▸ **Material supplied**
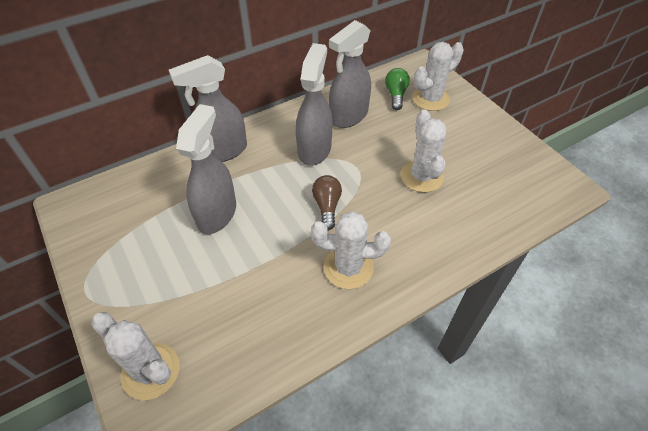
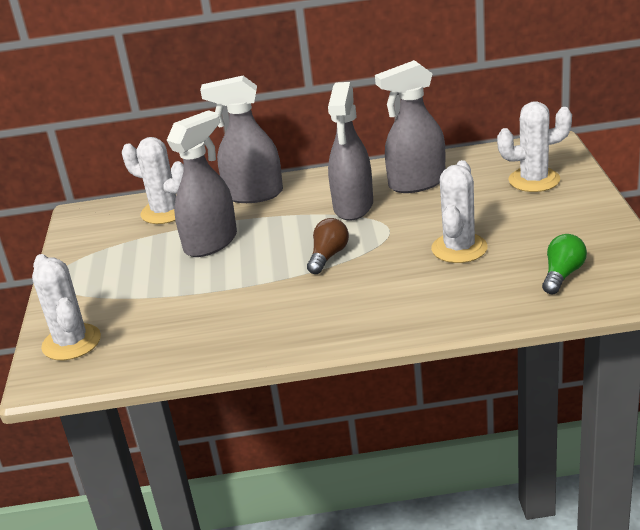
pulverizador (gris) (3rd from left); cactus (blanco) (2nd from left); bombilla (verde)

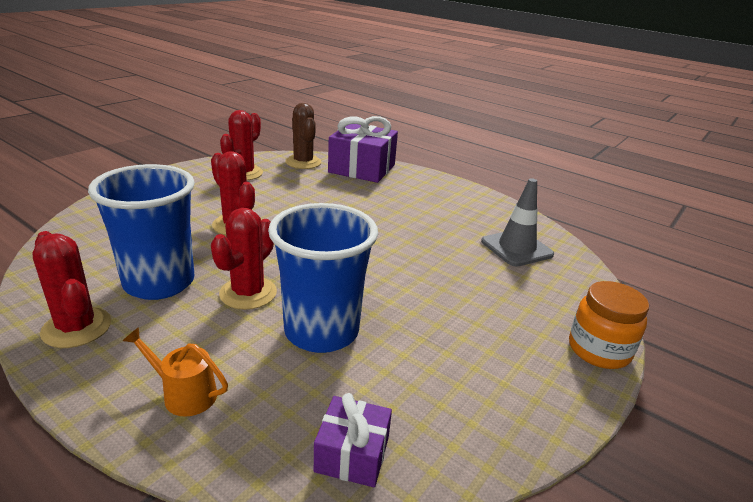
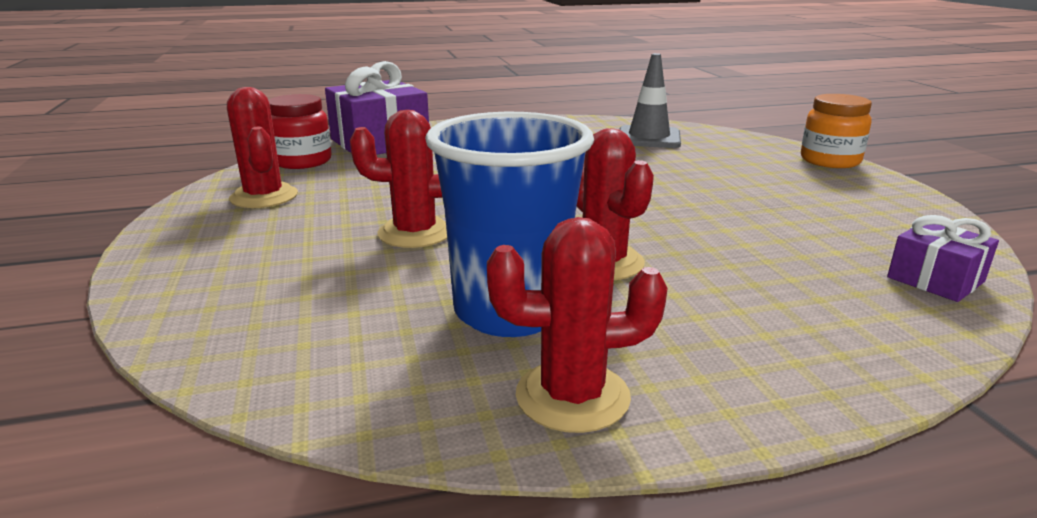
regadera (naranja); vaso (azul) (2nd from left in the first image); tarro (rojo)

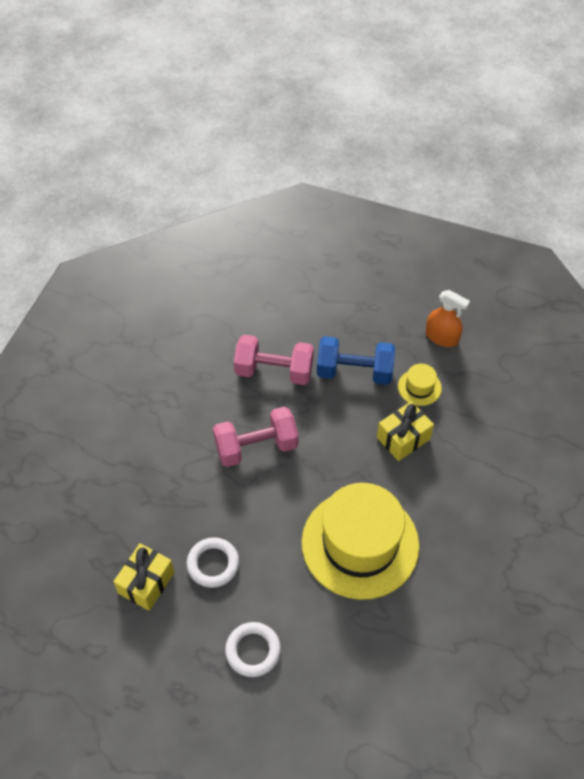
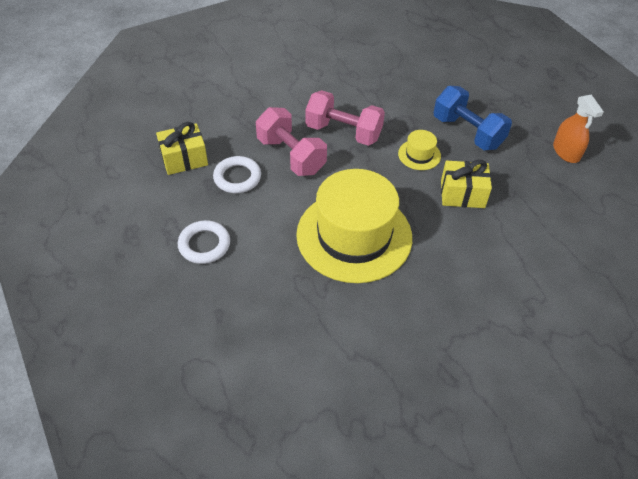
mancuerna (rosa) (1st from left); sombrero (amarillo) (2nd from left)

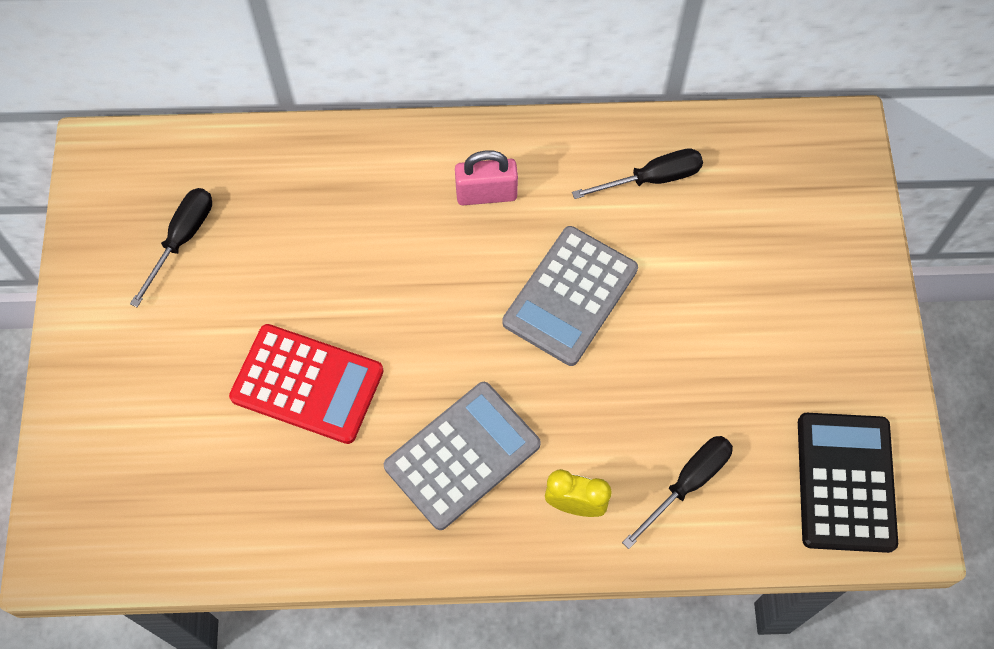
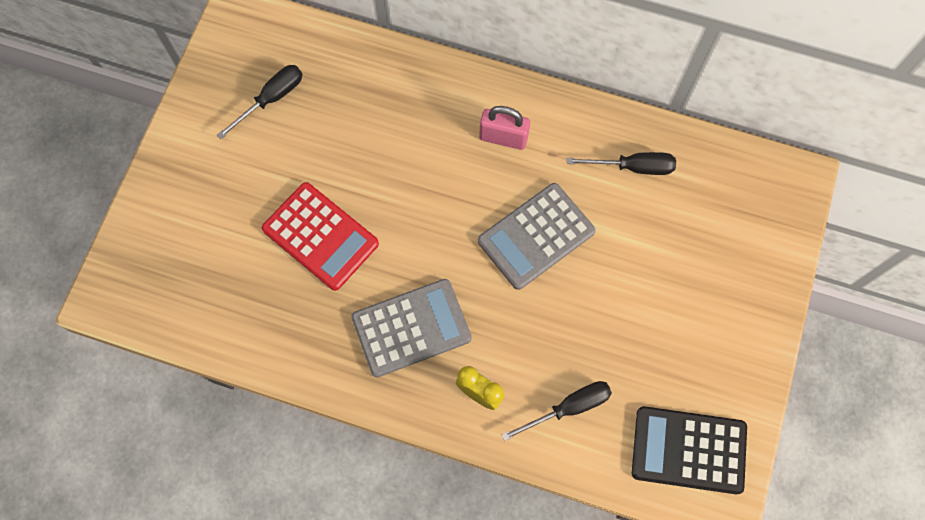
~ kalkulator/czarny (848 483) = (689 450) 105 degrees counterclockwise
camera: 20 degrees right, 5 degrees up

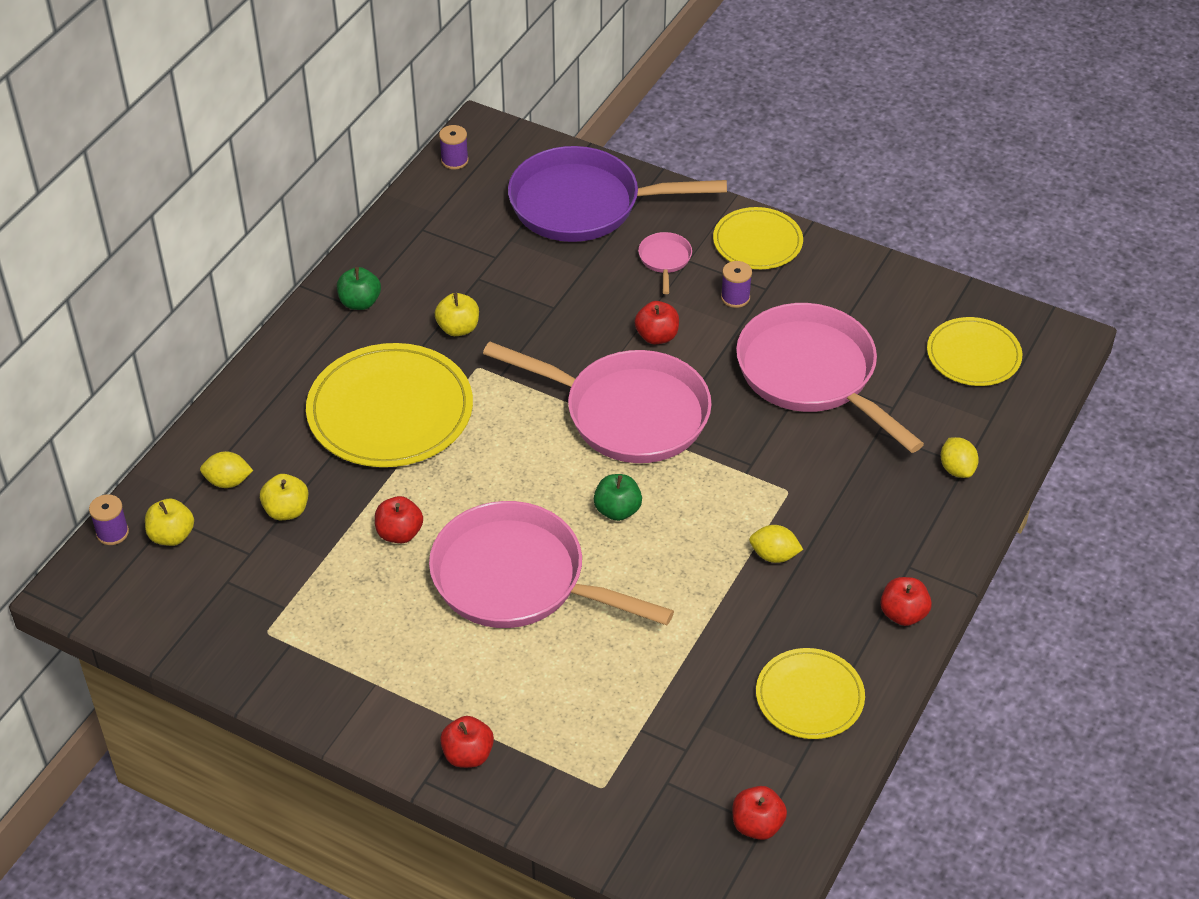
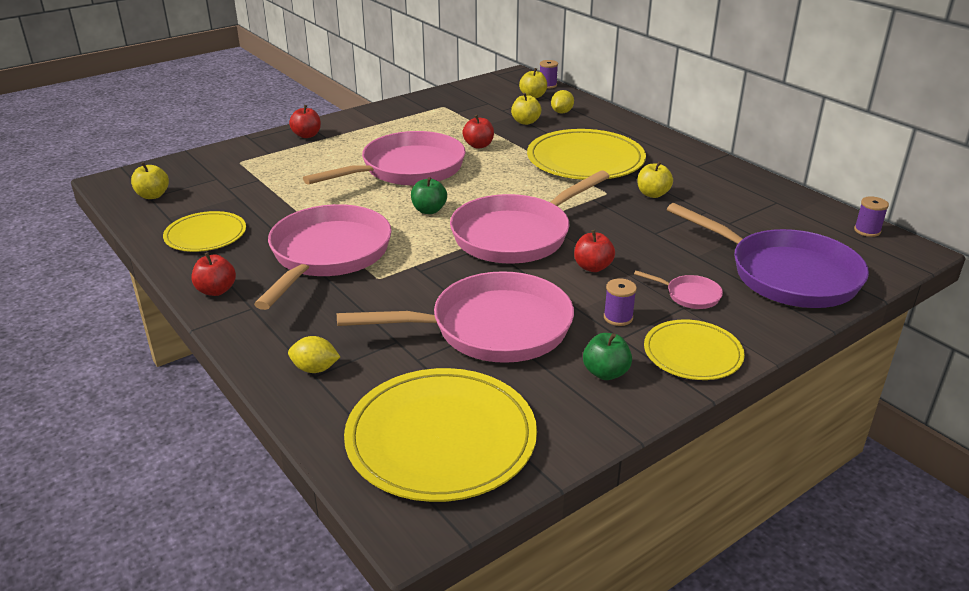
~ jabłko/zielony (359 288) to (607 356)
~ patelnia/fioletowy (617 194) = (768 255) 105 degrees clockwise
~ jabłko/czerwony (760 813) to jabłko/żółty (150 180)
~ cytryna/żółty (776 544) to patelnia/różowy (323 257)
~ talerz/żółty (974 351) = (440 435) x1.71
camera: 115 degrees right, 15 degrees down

▸ **Exercise details**
Find the line containing "105 degrees counterclockwise" and copy it and each line after it through the end of the material, exactly, with no pictures.

▸ **Result below**
~ kalkulator/czarny (848 483) = (689 450) 105 degrees counterclockwise
camera: 20 degrees right, 5 degrees up

~ jabłko/zielony (359 288) to (607 356)
~ patelnia/fioletowy (617 194) = (768 255) 105 degrees clockwise
~ jabłko/czerwony (760 813) to jabłko/żółty (150 180)
~ cytryna/żółty (776 544) to patelnia/różowy (323 257)
~ talerz/żółty (974 351) = (440 435) x1.71
camera: 115 degrees right, 15 degrees down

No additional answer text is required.